_Provided information_
====
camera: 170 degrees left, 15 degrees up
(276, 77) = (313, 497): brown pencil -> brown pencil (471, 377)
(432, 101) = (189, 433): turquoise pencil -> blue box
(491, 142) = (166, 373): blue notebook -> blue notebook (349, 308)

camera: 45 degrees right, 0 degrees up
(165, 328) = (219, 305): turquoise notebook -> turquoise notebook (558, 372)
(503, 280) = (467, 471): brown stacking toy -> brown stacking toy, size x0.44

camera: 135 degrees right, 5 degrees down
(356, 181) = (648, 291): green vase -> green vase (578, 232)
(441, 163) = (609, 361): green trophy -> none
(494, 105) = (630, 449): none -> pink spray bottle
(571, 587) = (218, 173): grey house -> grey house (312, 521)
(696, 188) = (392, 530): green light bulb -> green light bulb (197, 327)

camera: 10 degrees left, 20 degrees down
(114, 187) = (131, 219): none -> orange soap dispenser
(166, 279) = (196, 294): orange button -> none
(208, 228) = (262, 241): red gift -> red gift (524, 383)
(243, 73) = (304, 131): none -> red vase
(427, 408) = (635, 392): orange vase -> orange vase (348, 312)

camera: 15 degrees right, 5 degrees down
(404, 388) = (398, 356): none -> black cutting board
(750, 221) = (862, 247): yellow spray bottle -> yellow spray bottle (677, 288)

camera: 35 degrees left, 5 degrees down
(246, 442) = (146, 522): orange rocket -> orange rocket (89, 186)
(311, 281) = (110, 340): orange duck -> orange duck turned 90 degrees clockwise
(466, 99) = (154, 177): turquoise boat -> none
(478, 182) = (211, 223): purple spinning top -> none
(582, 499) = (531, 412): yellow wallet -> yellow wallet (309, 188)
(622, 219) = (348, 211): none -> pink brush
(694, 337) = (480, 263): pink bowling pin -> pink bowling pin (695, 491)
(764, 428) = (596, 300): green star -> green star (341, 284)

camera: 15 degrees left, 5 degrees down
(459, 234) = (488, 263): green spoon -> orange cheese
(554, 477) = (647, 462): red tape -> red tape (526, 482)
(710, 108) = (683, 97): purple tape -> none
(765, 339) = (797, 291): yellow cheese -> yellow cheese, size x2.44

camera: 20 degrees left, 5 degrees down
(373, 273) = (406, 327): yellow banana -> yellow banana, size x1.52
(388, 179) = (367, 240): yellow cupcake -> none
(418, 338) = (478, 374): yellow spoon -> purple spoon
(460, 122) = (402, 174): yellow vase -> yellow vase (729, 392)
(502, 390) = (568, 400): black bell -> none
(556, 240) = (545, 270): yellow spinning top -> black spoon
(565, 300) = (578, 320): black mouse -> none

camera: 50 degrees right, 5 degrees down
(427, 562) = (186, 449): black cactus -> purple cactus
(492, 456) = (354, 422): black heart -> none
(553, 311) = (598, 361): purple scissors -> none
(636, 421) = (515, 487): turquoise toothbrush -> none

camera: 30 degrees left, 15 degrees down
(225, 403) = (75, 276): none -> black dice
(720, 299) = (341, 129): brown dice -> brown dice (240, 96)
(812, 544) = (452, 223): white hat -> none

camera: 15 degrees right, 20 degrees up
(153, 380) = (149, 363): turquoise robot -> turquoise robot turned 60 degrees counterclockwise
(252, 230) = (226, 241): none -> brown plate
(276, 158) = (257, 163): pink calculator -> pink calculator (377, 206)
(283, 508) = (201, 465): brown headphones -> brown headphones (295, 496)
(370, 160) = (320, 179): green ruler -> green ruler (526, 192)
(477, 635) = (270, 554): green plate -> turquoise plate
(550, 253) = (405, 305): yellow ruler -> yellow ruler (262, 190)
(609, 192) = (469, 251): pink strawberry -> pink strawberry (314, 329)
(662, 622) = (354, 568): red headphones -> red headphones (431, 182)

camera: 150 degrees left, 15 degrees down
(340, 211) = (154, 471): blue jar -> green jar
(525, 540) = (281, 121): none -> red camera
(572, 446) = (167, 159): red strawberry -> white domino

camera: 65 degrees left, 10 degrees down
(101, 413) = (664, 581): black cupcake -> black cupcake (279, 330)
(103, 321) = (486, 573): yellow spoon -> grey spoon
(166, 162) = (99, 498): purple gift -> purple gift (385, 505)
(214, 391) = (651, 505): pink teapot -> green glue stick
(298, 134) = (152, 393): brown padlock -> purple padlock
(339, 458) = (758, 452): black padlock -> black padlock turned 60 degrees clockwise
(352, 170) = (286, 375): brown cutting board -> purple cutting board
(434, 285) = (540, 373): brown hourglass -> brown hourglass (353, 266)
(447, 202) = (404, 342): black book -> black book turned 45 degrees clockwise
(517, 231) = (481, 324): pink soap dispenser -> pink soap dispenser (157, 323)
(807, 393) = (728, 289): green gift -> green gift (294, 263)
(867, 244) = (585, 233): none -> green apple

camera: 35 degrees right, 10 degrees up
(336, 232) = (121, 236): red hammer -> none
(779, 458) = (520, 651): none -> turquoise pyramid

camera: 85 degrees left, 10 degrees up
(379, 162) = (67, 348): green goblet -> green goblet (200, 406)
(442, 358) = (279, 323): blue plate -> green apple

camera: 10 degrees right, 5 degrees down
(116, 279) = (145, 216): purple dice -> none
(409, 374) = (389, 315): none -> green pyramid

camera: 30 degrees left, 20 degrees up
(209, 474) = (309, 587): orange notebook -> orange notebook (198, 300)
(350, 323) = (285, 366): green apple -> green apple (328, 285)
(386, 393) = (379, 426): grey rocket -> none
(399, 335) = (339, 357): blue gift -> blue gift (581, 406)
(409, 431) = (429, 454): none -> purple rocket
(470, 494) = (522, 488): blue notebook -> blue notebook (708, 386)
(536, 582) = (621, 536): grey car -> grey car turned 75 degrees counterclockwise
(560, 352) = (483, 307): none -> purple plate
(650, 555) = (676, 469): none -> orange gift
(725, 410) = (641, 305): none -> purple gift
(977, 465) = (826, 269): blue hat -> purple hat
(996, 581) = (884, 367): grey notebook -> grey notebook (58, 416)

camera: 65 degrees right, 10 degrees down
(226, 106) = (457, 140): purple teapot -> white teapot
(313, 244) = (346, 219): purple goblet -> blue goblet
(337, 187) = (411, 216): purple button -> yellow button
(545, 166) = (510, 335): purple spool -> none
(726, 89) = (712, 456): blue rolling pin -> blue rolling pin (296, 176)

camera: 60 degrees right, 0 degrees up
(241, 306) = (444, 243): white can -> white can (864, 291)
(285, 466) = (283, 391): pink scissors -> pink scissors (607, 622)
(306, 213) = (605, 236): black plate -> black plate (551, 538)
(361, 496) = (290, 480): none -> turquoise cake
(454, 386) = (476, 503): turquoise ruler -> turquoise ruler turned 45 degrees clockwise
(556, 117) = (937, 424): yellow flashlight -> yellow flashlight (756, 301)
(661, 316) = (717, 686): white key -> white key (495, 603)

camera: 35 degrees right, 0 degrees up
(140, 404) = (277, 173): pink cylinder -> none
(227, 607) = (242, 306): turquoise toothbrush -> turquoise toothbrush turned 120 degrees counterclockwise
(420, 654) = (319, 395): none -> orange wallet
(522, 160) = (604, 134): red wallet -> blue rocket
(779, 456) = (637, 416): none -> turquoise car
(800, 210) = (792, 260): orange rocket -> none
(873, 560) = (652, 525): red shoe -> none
====
_Problem requirements_
Using only the entries above, output the line with "(725, 410) = (641, 305): none -> purple gift", the line with "(140, 404) = (277, 173): pink", and all lines between them, exactly as they stand.

_Answer box_
(725, 410) = (641, 305): none -> purple gift
(977, 465) = (826, 269): blue hat -> purple hat
(996, 581) = (884, 367): grey notebook -> grey notebook (58, 416)

camera: 65 degrees right, 10 degrees down
(226, 106) = (457, 140): purple teapot -> white teapot
(313, 244) = (346, 219): purple goblet -> blue goblet
(337, 187) = (411, 216): purple button -> yellow button
(545, 166) = (510, 335): purple spool -> none
(726, 89) = (712, 456): blue rolling pin -> blue rolling pin (296, 176)

camera: 60 degrees right, 0 degrees up
(241, 306) = (444, 243): white can -> white can (864, 291)
(285, 466) = (283, 391): pink scissors -> pink scissors (607, 622)
(306, 213) = (605, 236): black plate -> black plate (551, 538)
(361, 496) = (290, 480): none -> turquoise cake
(454, 386) = (476, 503): turquoise ruler -> turquoise ruler turned 45 degrees clockwise
(556, 117) = (937, 424): yellow flashlight -> yellow flashlight (756, 301)
(661, 316) = (717, 686): white key -> white key (495, 603)

camera: 35 degrees right, 0 degrees up
(140, 404) = (277, 173): pink cylinder -> none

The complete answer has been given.